== Segment start ==

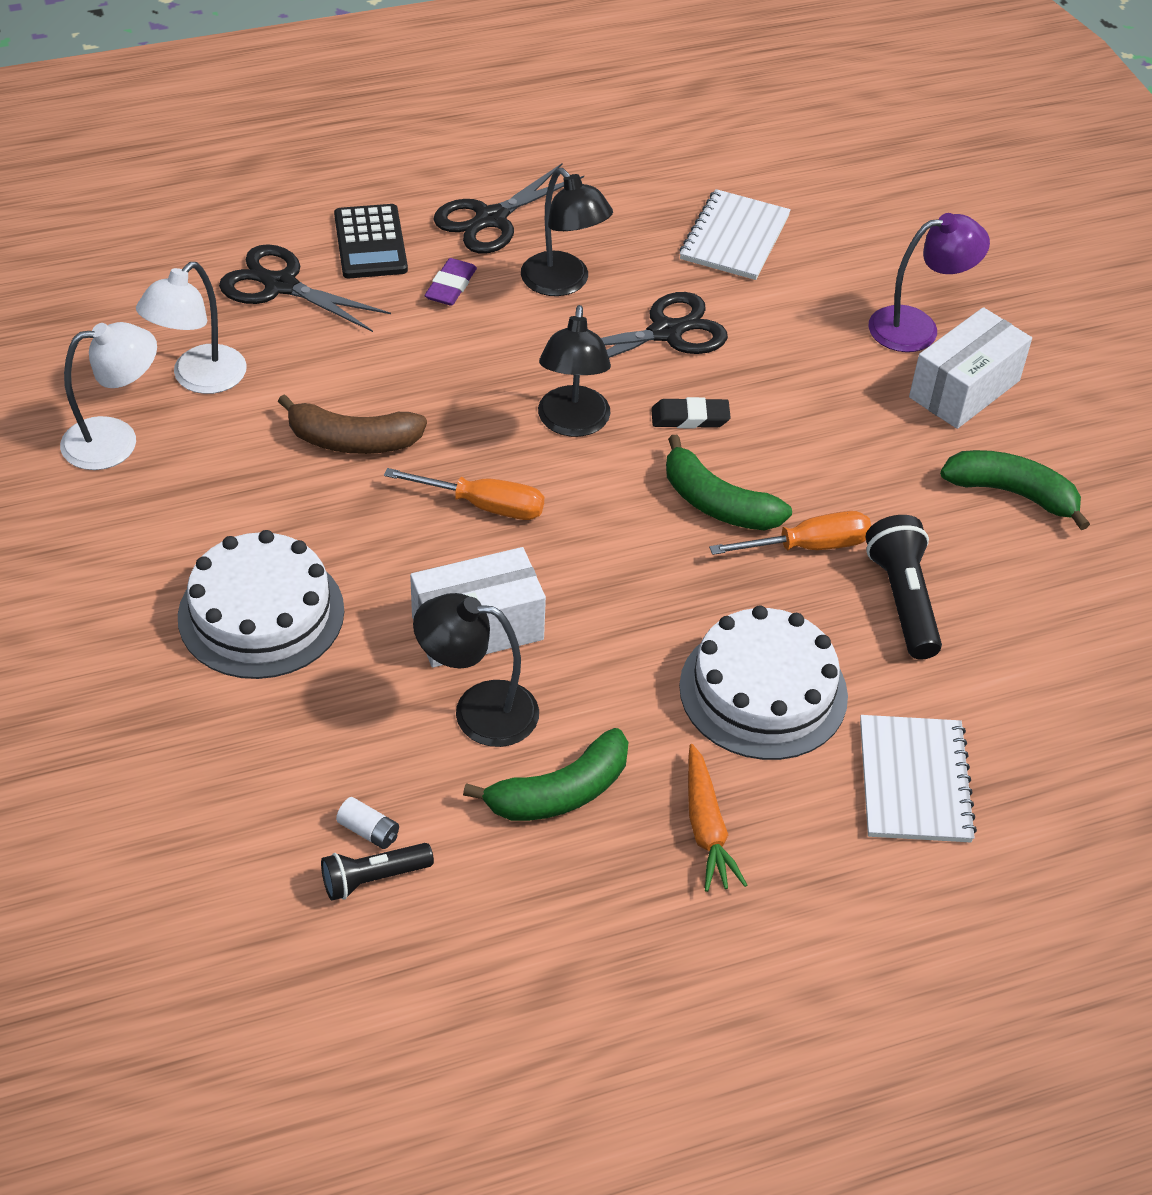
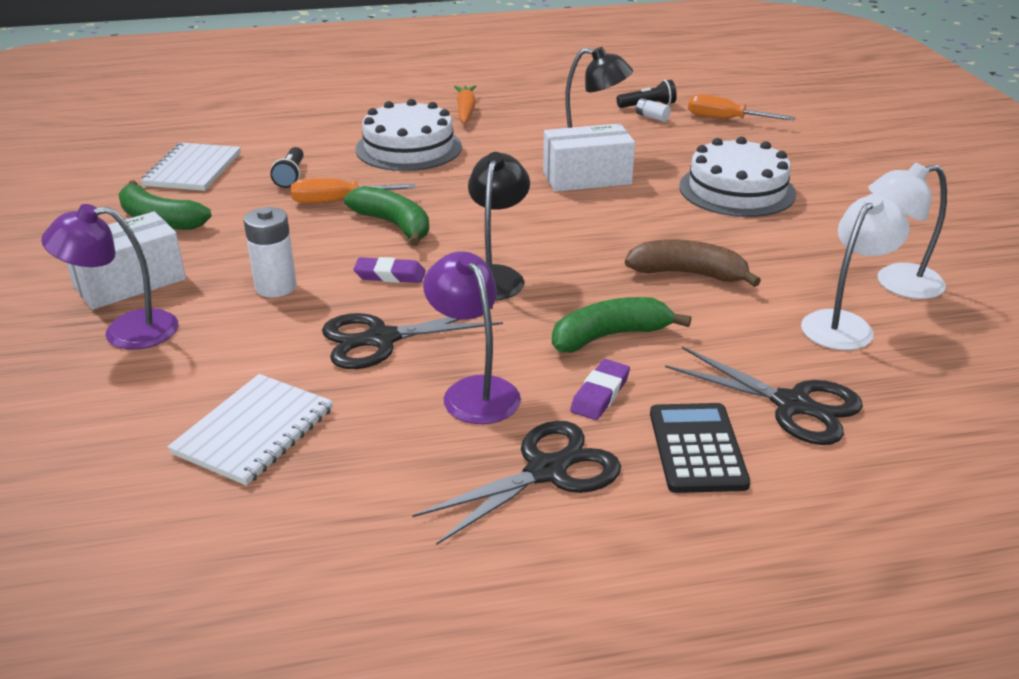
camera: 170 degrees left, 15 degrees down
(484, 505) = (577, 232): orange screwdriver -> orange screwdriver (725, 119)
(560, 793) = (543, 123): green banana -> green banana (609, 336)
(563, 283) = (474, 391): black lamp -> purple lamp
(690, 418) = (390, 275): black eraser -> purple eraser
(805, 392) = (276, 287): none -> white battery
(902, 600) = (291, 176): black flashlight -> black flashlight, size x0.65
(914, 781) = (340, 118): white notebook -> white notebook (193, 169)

== Segment end ==
== Segment start ==

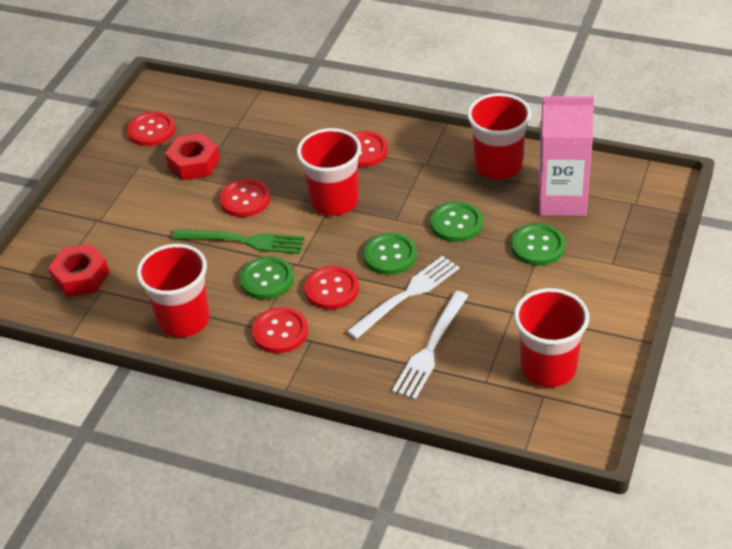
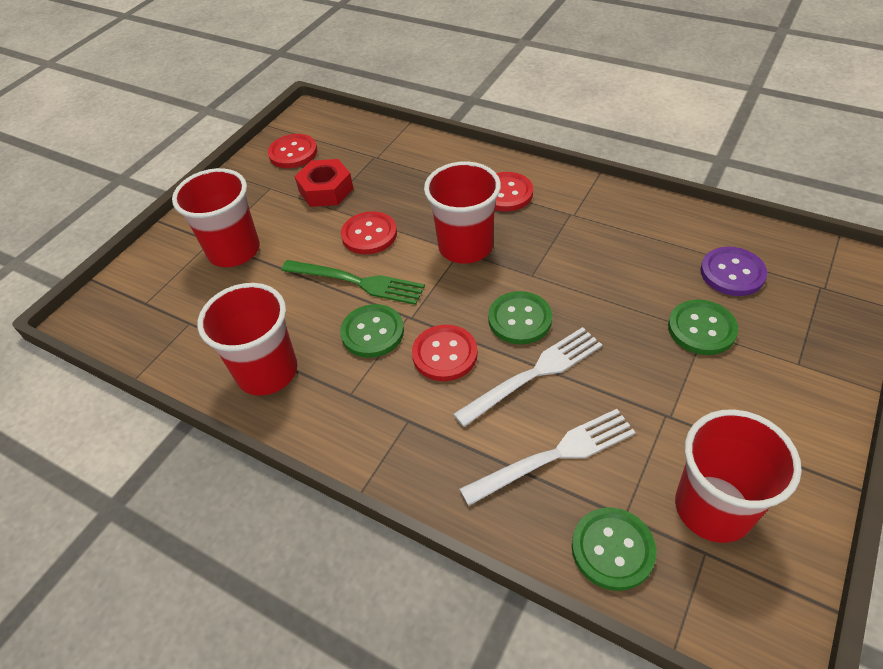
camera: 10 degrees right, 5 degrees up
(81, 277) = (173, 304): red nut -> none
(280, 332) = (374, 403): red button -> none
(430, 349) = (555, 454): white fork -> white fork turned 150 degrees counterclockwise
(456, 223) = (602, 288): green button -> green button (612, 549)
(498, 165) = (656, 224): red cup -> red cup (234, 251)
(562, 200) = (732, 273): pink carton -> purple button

== Segment end ==

## What this task involves
Using the records above, copy word for word the line with "(805, 392) = (276, 287): none", the line with "(914, 781) = (340, 118): white", and every line between them.

## Result for this task
(805, 392) = (276, 287): none -> white battery
(902, 600) = (291, 176): black flashlight -> black flashlight, size x0.65
(914, 781) = (340, 118): white notebook -> white notebook (193, 169)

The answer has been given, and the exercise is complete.